§ **About this task**
Images do not belong in the copy; retype the rest of the entries below exactly.

[Scene difference descriptions]

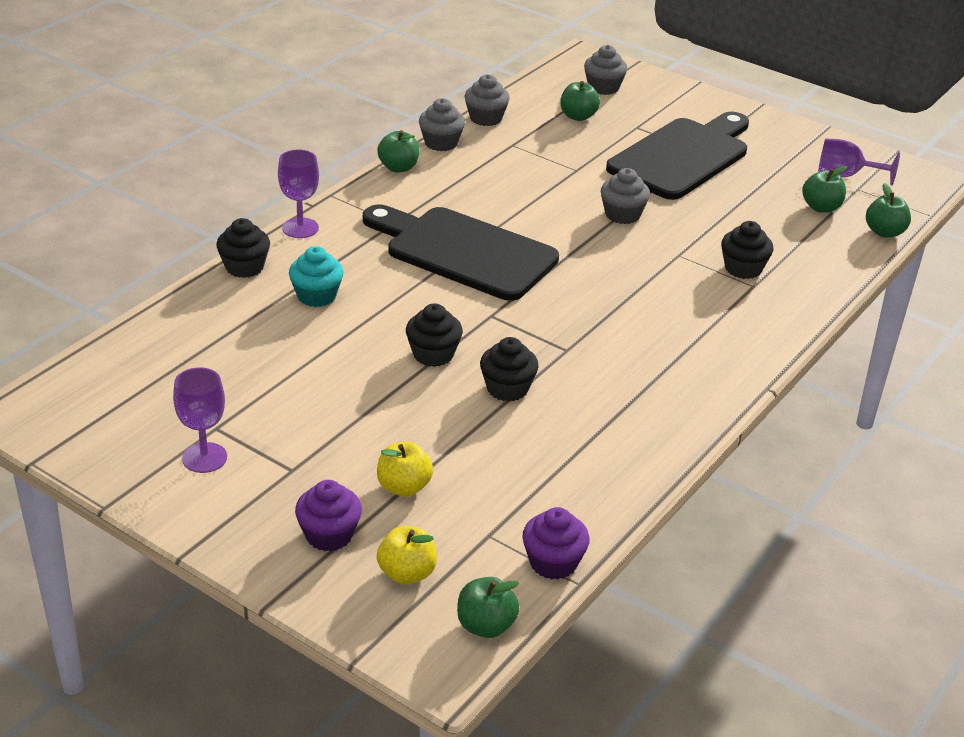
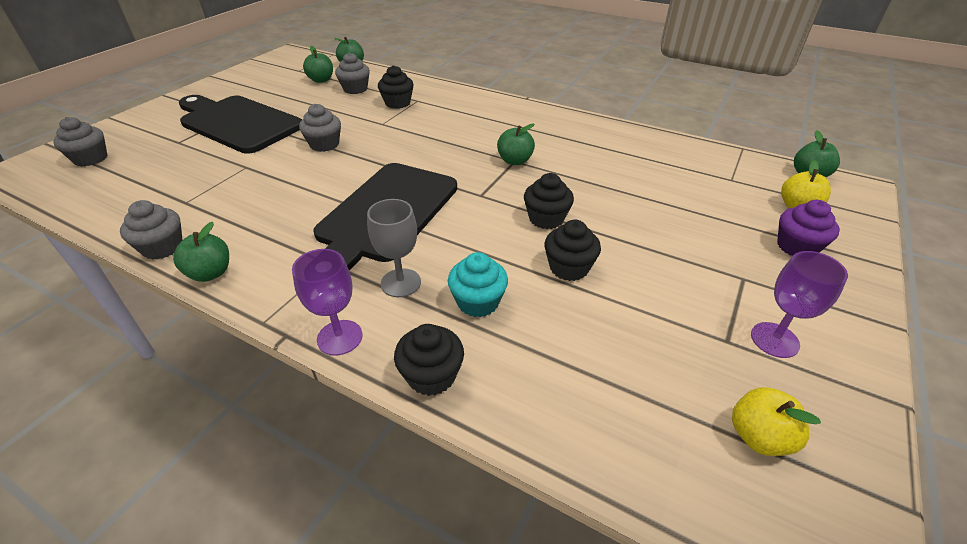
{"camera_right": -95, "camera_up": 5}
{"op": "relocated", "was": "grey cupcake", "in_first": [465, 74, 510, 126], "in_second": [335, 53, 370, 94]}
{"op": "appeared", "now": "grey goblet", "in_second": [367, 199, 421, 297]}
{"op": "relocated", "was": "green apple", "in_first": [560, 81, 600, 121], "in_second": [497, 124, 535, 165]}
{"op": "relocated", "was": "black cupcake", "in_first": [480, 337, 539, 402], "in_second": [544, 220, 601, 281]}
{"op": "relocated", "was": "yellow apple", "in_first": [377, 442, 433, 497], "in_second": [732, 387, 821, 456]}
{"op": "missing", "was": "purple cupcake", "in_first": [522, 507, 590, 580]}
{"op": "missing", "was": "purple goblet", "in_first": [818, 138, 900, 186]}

§ **Result of the exercise**
{"camera_right": -95, "camera_up": 5}
{"op": "relocated", "was": "grey cupcake", "in_first": [465, 74, 510, 126], "in_second": [335, 53, 370, 94]}
{"op": "appeared", "now": "grey goblet", "in_second": [367, 199, 421, 297]}
{"op": "relocated", "was": "green apple", "in_first": [560, 81, 600, 121], "in_second": [497, 124, 535, 165]}
{"op": "relocated", "was": "black cupcake", "in_first": [480, 337, 539, 402], "in_second": [544, 220, 601, 281]}
{"op": "relocated", "was": "yellow apple", "in_first": [377, 442, 433, 497], "in_second": [732, 387, 821, 456]}
{"op": "missing", "was": "purple cupcake", "in_first": [522, 507, 590, 580]}
{"op": "missing", "was": "purple goblet", "in_first": [818, 138, 900, 186]}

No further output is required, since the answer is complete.